§ **What to do**: Reproduce the listing below word for word, keeping every line as it stands.

──────

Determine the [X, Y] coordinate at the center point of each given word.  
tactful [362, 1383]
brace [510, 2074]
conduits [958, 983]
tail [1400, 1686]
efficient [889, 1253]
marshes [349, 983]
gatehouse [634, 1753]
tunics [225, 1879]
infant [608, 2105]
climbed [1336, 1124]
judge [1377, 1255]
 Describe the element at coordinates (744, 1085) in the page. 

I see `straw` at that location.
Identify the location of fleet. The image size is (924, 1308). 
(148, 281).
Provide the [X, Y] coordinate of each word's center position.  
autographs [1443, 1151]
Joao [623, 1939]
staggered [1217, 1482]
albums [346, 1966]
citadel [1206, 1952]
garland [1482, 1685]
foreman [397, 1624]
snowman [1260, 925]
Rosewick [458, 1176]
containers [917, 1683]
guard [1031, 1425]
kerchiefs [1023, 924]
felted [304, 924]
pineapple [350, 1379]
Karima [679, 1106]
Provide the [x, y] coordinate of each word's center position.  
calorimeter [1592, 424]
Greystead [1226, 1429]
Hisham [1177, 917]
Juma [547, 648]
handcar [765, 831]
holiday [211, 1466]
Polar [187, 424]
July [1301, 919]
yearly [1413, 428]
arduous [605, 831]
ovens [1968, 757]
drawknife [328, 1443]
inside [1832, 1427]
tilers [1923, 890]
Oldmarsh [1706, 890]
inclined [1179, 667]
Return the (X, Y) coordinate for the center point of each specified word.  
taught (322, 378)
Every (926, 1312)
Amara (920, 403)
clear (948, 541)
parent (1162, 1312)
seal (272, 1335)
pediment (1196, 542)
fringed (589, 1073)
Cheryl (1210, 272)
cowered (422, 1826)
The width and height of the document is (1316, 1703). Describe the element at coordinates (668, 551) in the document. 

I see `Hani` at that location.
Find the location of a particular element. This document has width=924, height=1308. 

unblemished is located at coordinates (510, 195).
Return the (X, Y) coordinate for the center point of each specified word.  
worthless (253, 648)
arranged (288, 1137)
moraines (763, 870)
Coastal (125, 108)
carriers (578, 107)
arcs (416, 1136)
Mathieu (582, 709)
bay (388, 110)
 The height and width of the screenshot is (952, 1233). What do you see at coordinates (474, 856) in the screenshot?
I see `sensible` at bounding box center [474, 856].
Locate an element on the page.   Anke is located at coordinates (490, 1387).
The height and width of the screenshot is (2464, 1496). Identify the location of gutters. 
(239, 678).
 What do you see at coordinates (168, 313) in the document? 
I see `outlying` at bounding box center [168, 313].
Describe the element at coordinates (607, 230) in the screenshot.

──────

§ **Worked answer**:
Determine the [X, Y] coordinate at the center point of each given word.  
tactful [362, 1383]
brace [510, 2074]
conduits [958, 983]
tail [1400, 1686]
efficient [889, 1253]
marshes [349, 983]
gatehouse [634, 1753]
tunics [225, 1879]
infant [608, 2105]
climbed [1336, 1124]
judge [1377, 1255]
 Describe the element at coordinates (744, 1085) in the page. 

I see `straw` at that location.
Identify the location of fleet. The image size is (924, 1308). 
(148, 281).
Provide the [X, Y] coordinate of each word's center position.  
autographs [1443, 1151]
Joao [623, 1939]
staggered [1217, 1482]
albums [346, 1966]
citadel [1206, 1952]
garland [1482, 1685]
foreman [397, 1624]
snowman [1260, 925]
Rosewick [458, 1176]
containers [917, 1683]
guard [1031, 1425]
kerchiefs [1023, 924]
felted [304, 924]
pineapple [350, 1379]
Karima [679, 1106]
Provide the [x, y] coordinate of each word's center position.  
calorimeter [1592, 424]
Greystead [1226, 1429]
Hisham [1177, 917]
Juma [547, 648]
handcar [765, 831]
holiday [211, 1466]
Polar [187, 424]
July [1301, 919]
yearly [1413, 428]
arduous [605, 831]
ovens [1968, 757]
drawknife [328, 1443]
inside [1832, 1427]
tilers [1923, 890]
Oldmarsh [1706, 890]
inclined [1179, 667]
Return the (X, Y) coordinate for the center point of each specified word.  
taught (322, 378)
Every (926, 1312)
Amara (920, 403)
clear (948, 541)
parent (1162, 1312)
seal (272, 1335)
pediment (1196, 542)
fringed (589, 1073)
Cheryl (1210, 272)
cowered (422, 1826)
The width and height of the document is (1316, 1703). Describe the element at coordinates (668, 551) in the document. 

I see `Hani` at that location.
Find the location of a particular element. This document has width=924, height=1308. 

unblemished is located at coordinates (510, 195).
Return the (X, Y) coordinate for the center point of each specified word.  
worthless (253, 648)
arranged (288, 1137)
moraines (763, 870)
Coastal (125, 108)
carriers (578, 107)
arcs (416, 1136)
Mathieu (582, 709)
bay (388, 110)
 The height and width of the screenshot is (952, 1233). What do you see at coordinates (474, 856) in the screenshot?
I see `sensible` at bounding box center [474, 856].
Locate an element on the page.   Anke is located at coordinates (490, 1387).
The height and width of the screenshot is (2464, 1496). Identify the location of gutters. 
(239, 678).
 What do you see at coordinates (168, 313) in the document? 
I see `outlying` at bounding box center [168, 313].
Describe the element at coordinates (607, 230) in the screenshot.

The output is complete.